From the first line of the data through the line containing "(443, 325) = (309, 196): grey", transcribe each line exactly. Pictures do not belong in the copy.

........

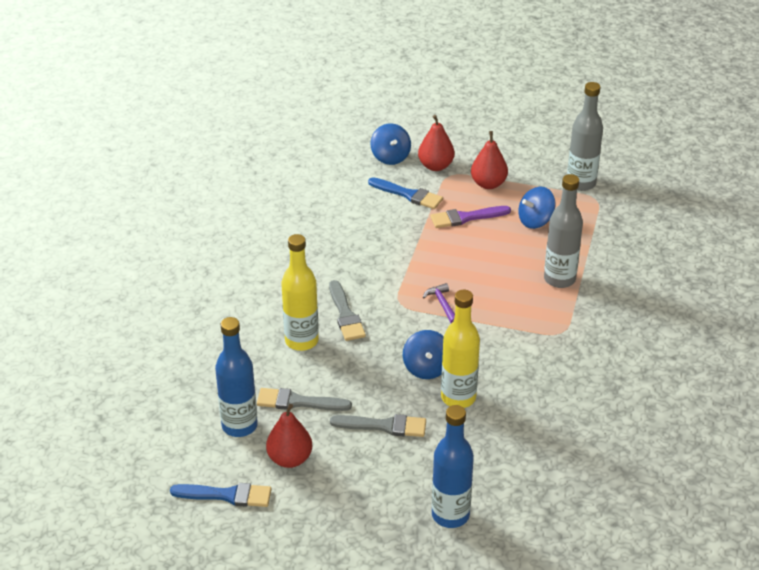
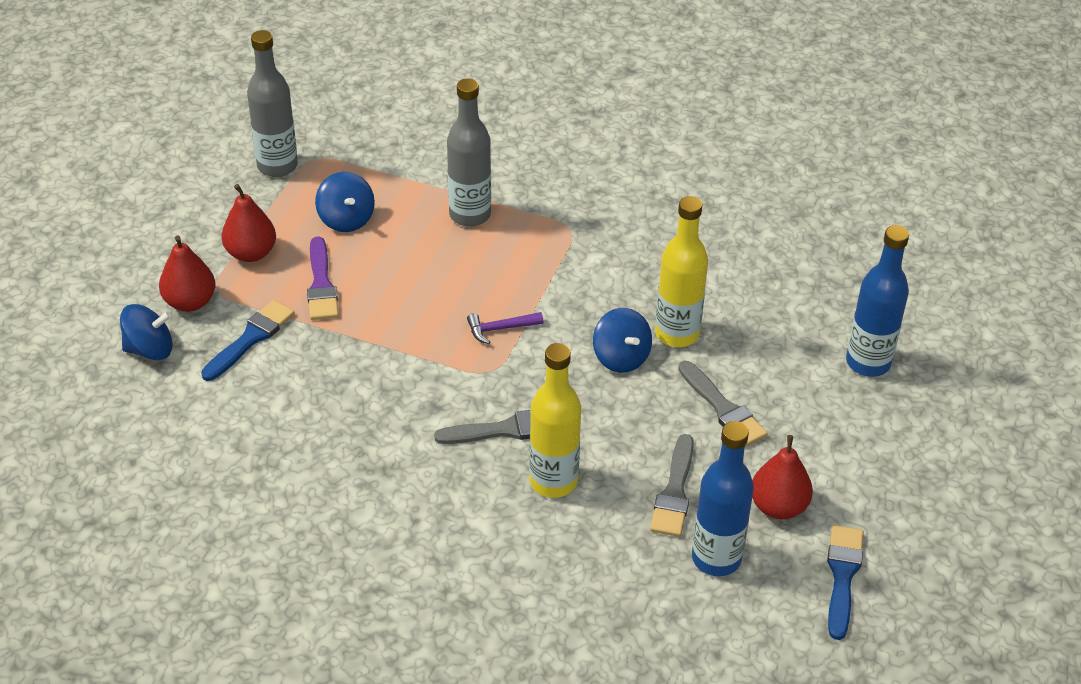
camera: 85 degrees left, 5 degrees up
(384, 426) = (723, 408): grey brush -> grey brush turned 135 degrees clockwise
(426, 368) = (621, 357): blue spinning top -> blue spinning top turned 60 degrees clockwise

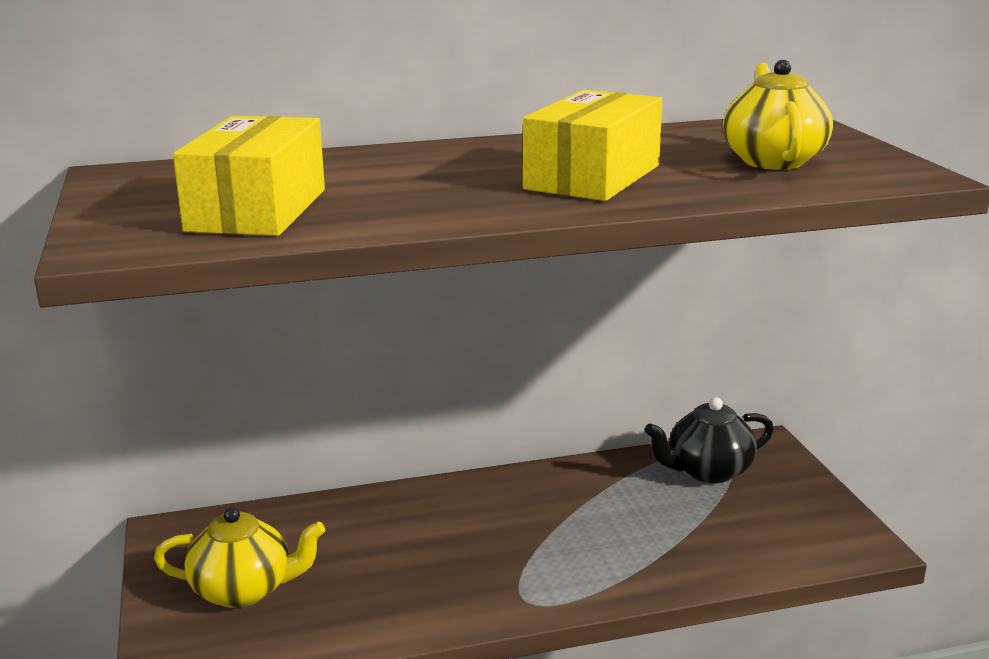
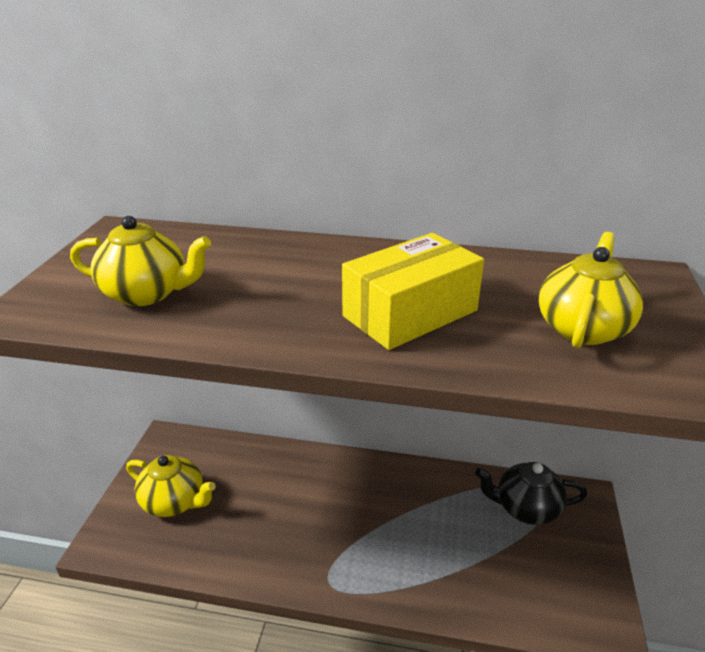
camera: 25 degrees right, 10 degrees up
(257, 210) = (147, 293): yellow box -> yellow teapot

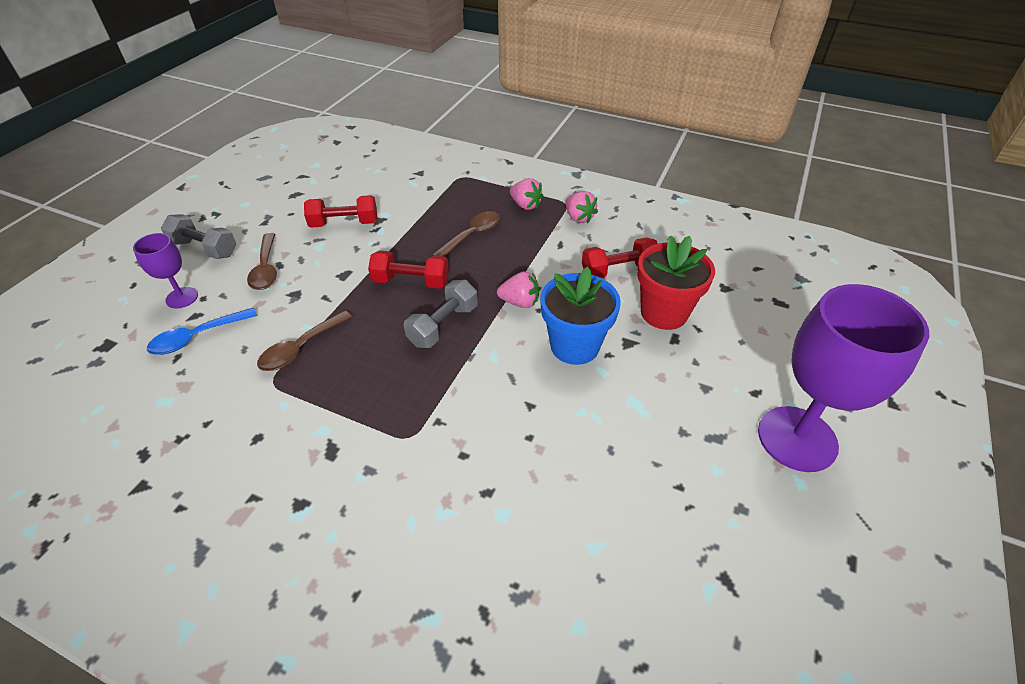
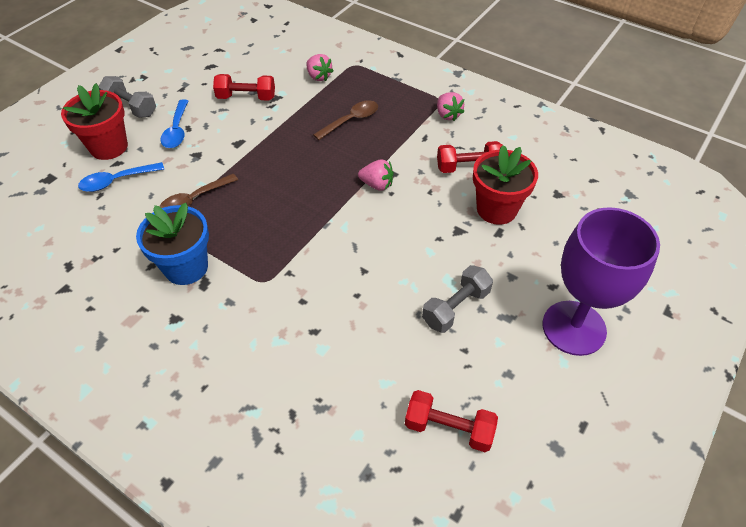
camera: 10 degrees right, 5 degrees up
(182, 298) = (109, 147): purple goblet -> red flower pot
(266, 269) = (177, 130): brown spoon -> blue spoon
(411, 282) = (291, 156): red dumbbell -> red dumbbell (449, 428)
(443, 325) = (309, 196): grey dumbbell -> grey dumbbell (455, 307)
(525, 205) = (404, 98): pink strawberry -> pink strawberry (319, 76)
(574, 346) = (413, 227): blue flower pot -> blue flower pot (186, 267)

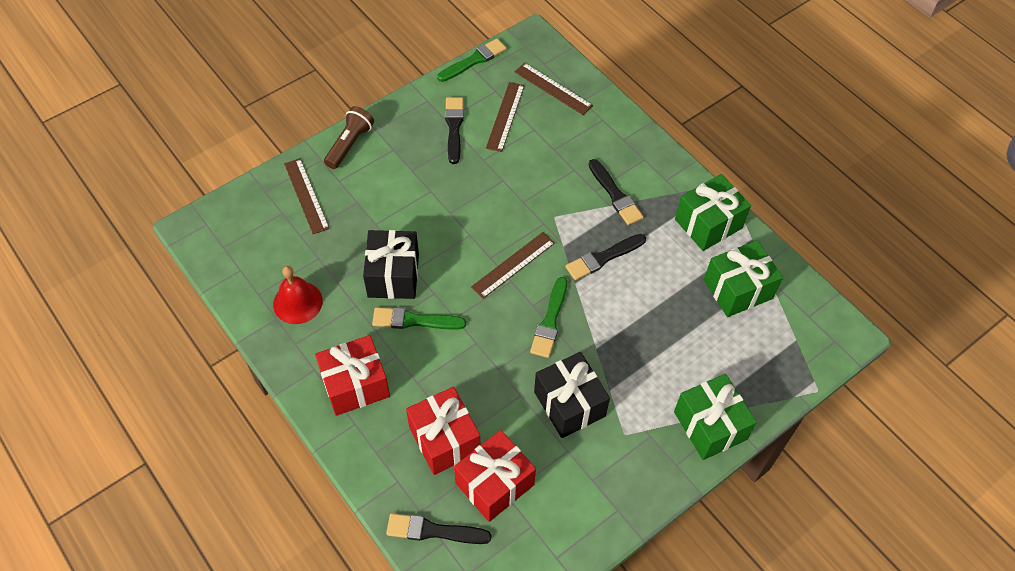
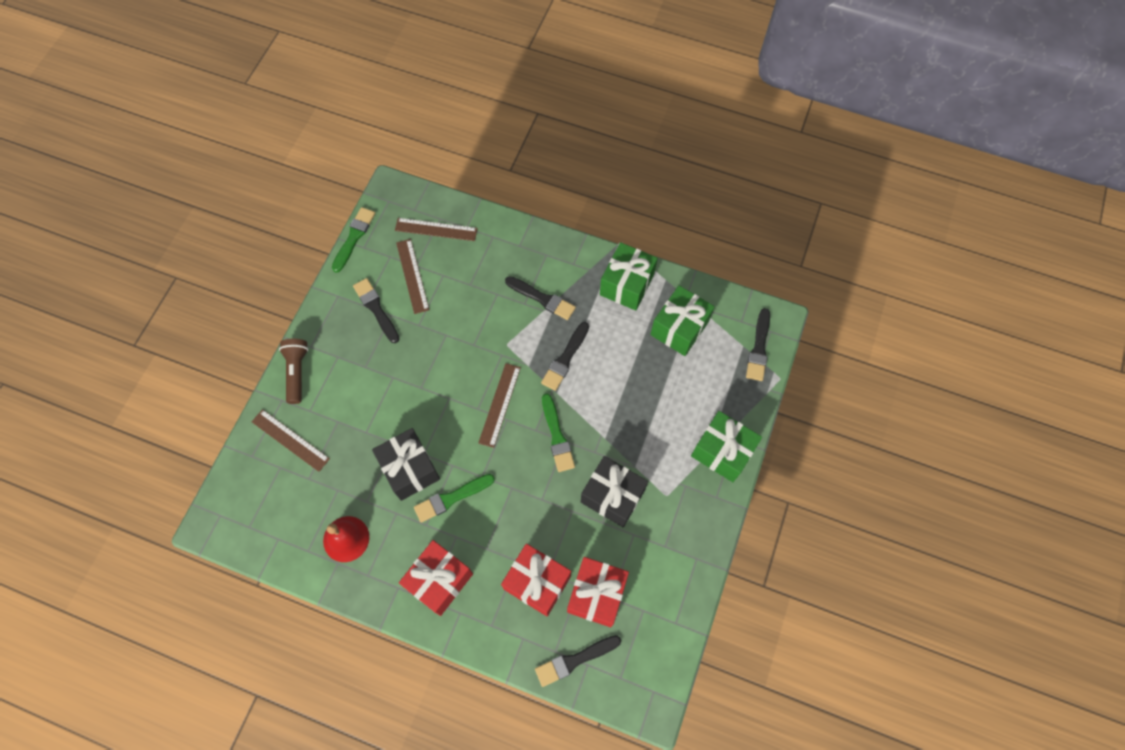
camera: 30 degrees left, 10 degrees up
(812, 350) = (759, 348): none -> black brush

........

### Solution to this task
camera: 85 degrees left, 5 degrees up
(384, 426) = (723, 408): grey brush -> grey brush turned 135 degrees clockwise
(426, 368) = (621, 357): blue spinning top -> blue spinning top turned 60 degrees clockwise

camera: 25 degrees right, 10 degrees up
(257, 210) = (147, 293): yellow box -> yellow teapot

camera: 10 degrees right, 5 degrees up
(182, 298) = (109, 147): purple goblet -> red flower pot
(266, 269) = (177, 130): brown spoon -> blue spoon
(411, 282) = (291, 156): red dumbbell -> red dumbbell (449, 428)
(443, 325) = (309, 196): grey dumbbell -> grey dumbbell (455, 307)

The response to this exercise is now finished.